#### Problem
Would you retype, word for word, the line with "C104: 100nF (GND, VDD) -> 330nF (GND, VDD)" and each line after it to the end of the entries below, leaving the pictures out?

Supplied data Block Start

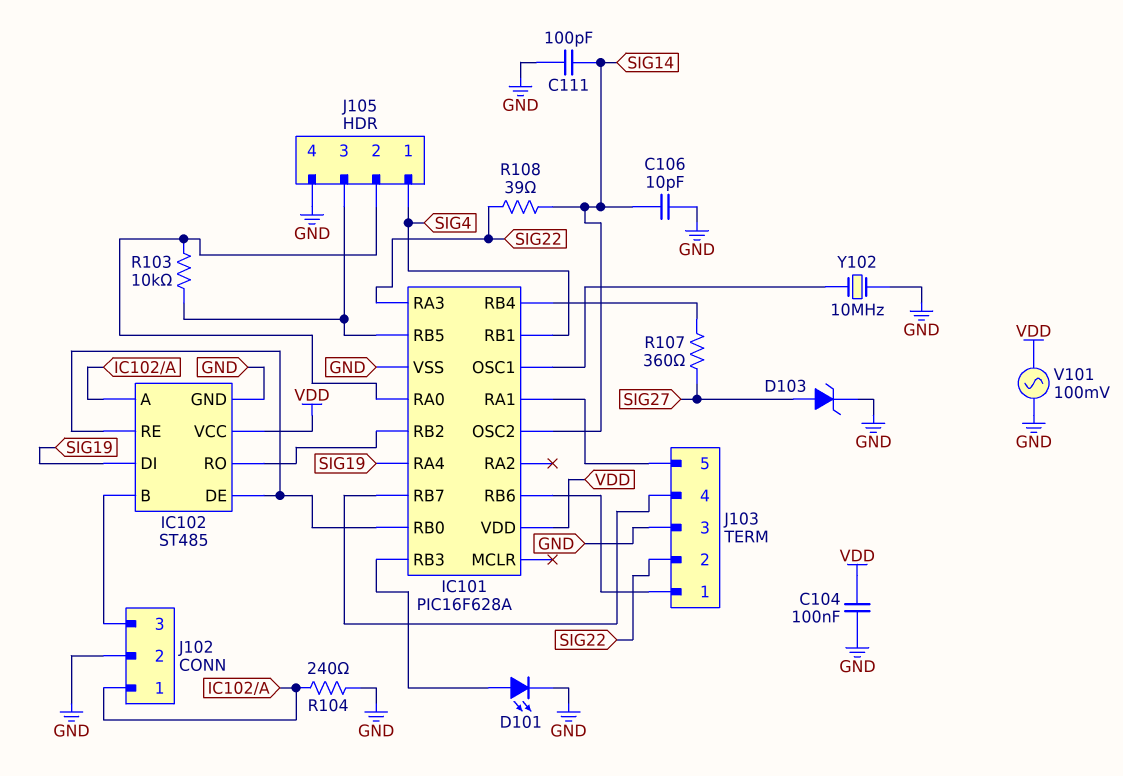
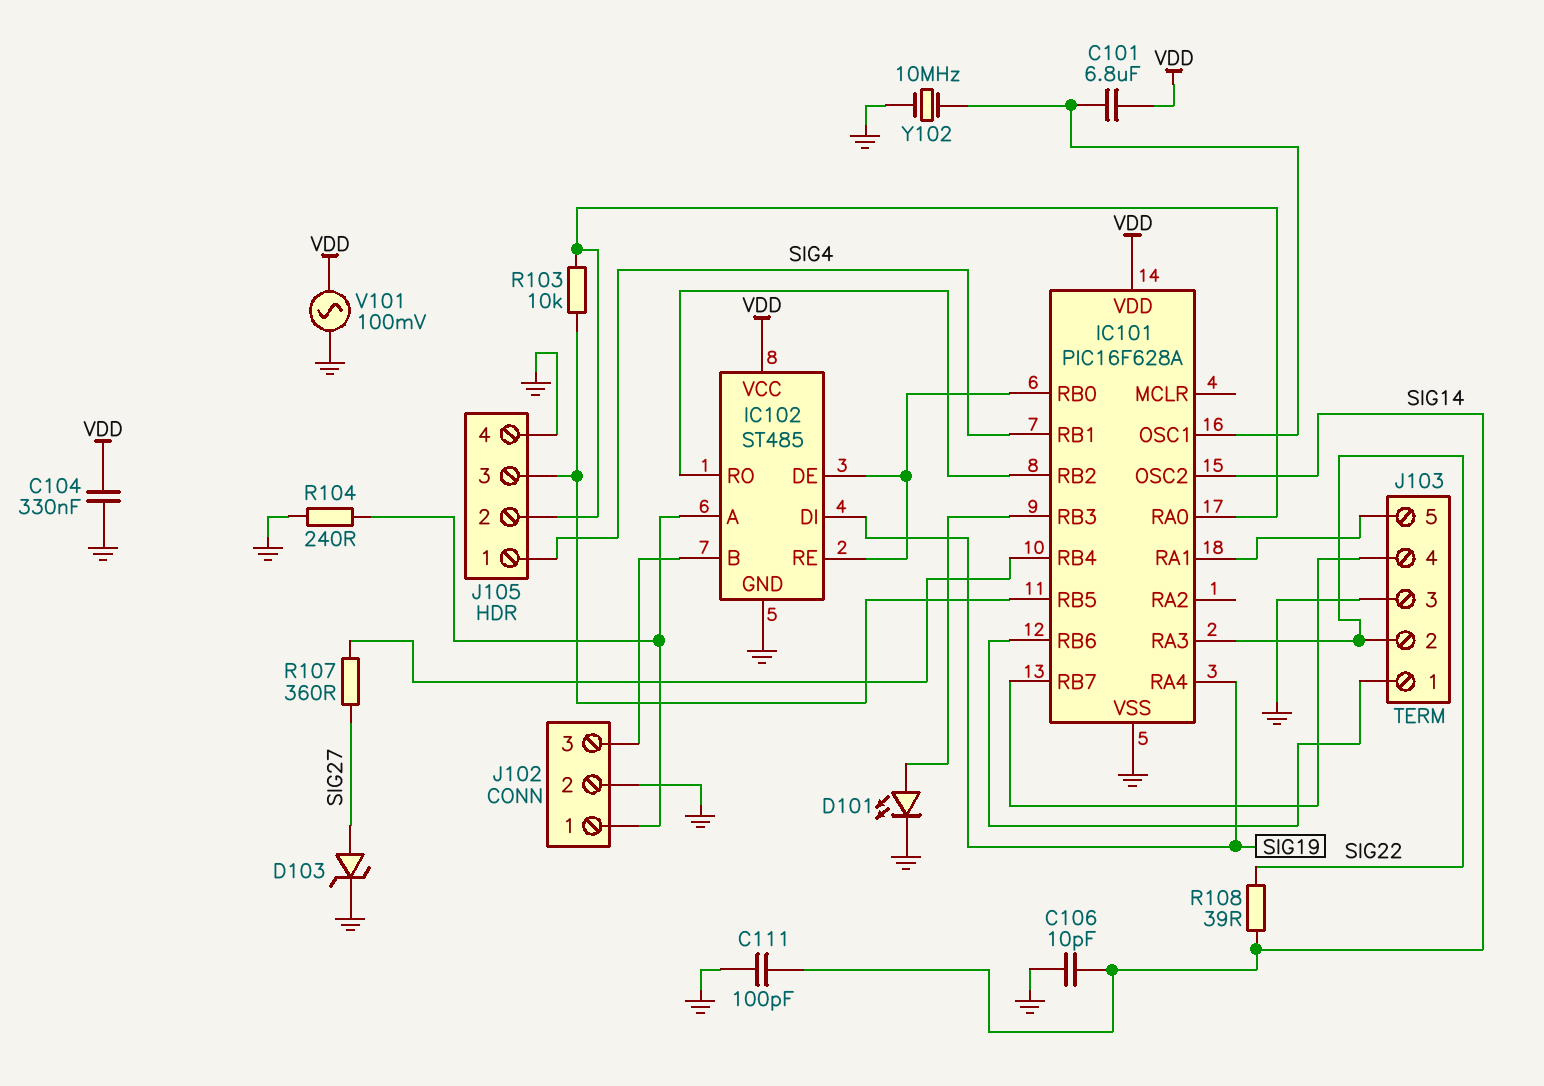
C101: none -> 6.8uF (IC101/OSC1, VDD)
C104: 100nF (GND, VDD) -> 330nF (GND, VDD)

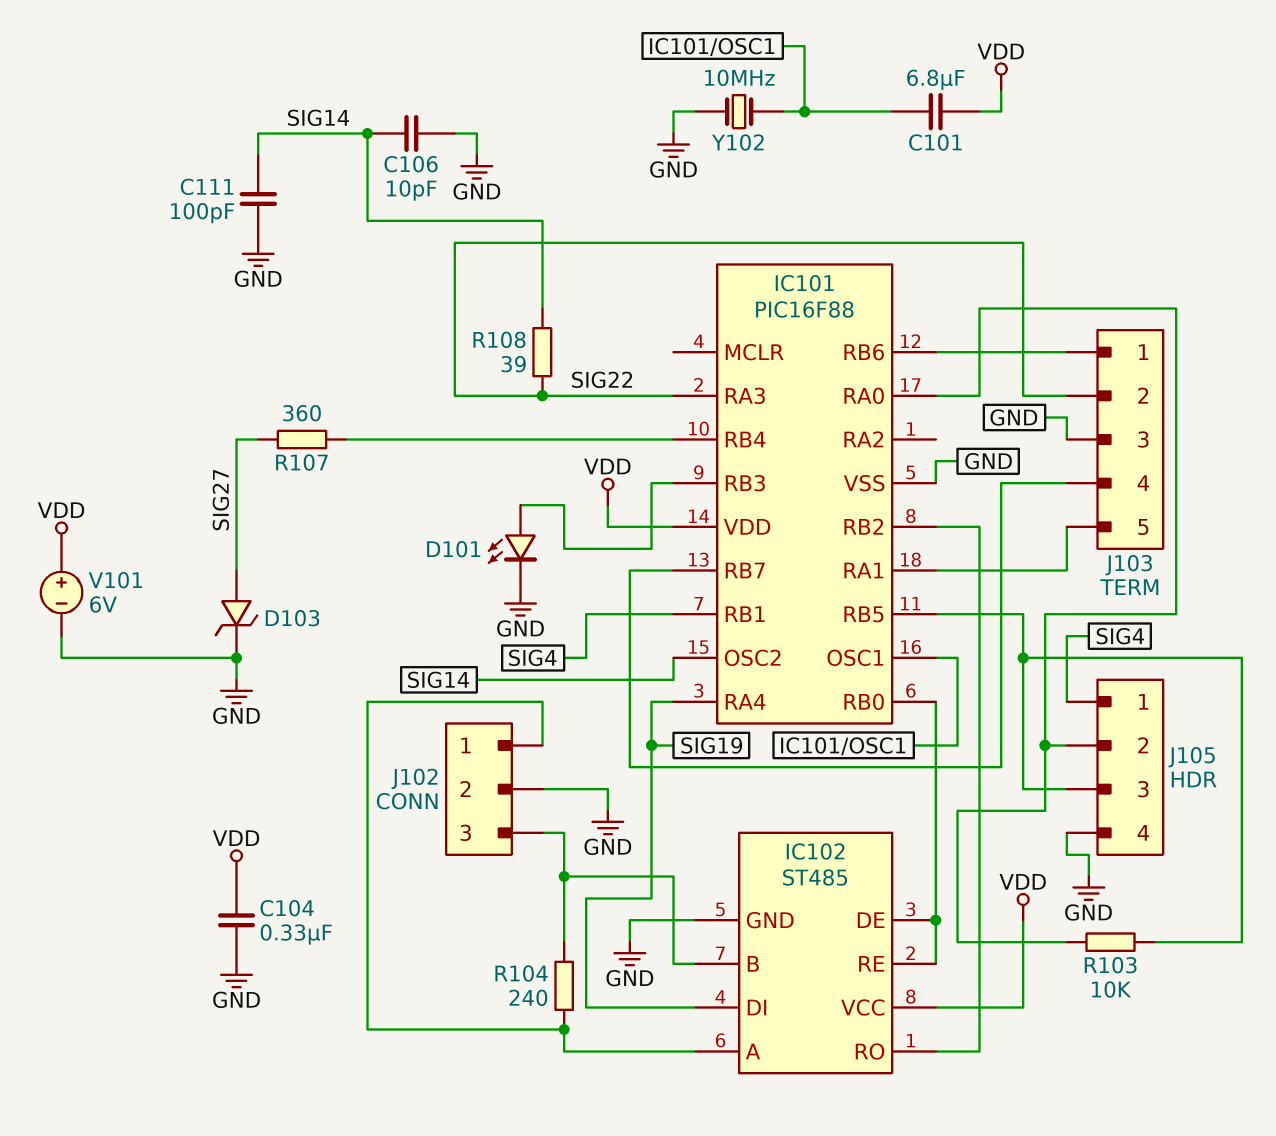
IC101: PIC16F628A -> PIC16F88
R104: 240 (GND, IC102/A) -> 240 (IC102/A, IC102/B)
V101: AC 100mV (GND, VDD) -> 6V (plus VDD, minus GND)

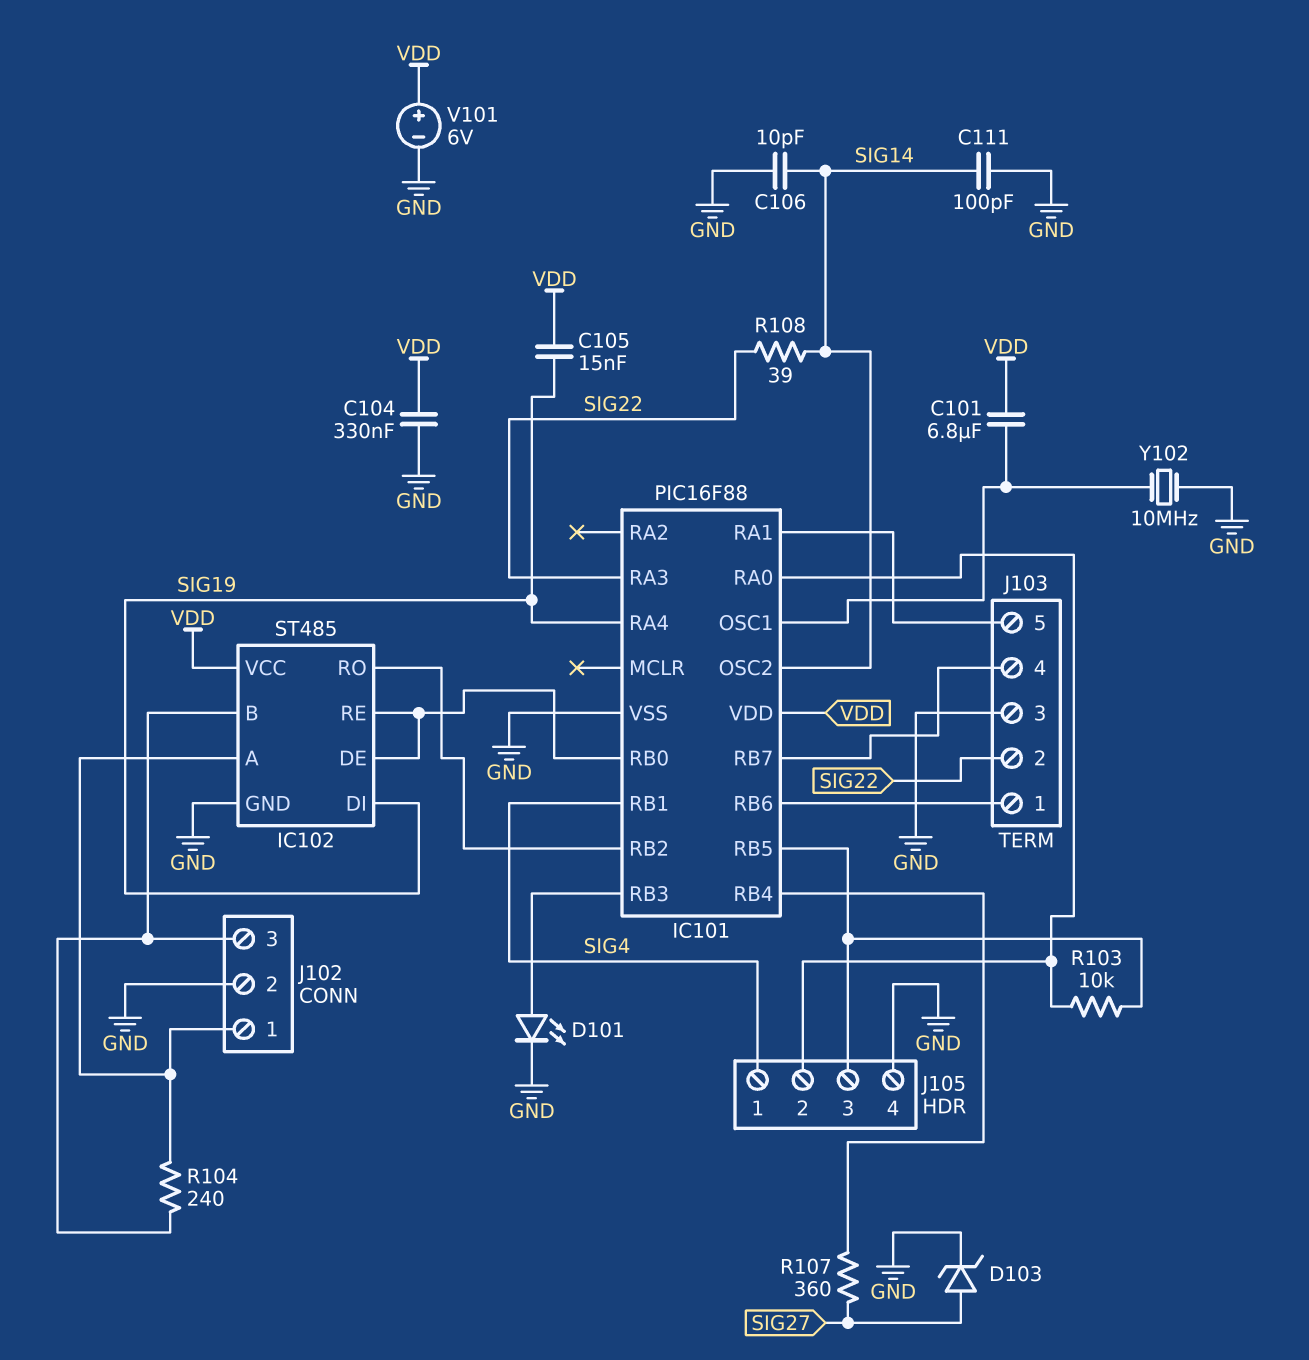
C105: none -> 15nF (SIG19, VDD)

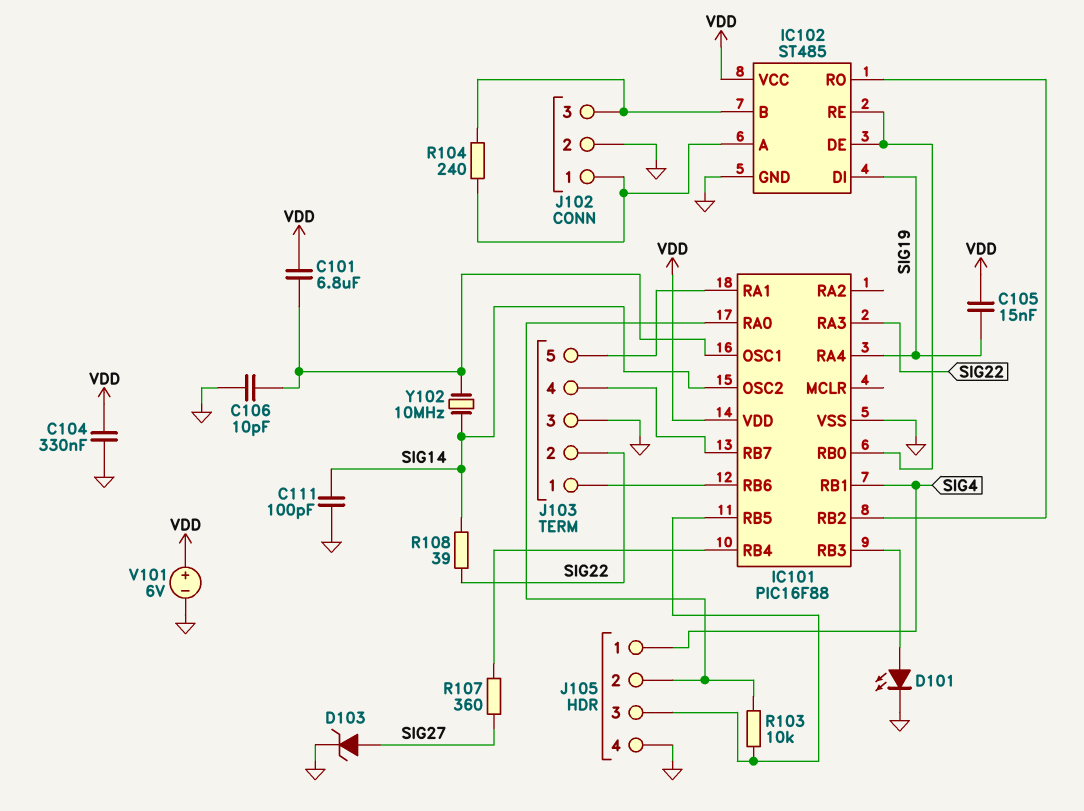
C106: 10pF (GND, SIG14) -> 10pF (GND, IC101/OSC1)
Y102: 10MHz (GND, IC101/OSC1) -> 10MHz (IC101/OSC1, SIG14)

Supplied data Block End

#### Answer
C104: 100nF (GND, VDD) -> 330nF (GND, VDD)

IC101: PIC16F628A -> PIC16F88
R104: 240 (GND, IC102/A) -> 240 (IC102/A, IC102/B)
V101: AC 100mV (GND, VDD) -> 6V (plus VDD, minus GND)

C105: none -> 15nF (SIG19, VDD)

C106: 10pF (GND, SIG14) -> 10pF (GND, IC101/OSC1)
Y102: 10MHz (GND, IC101/OSC1) -> 10MHz (IC101/OSC1, SIG14)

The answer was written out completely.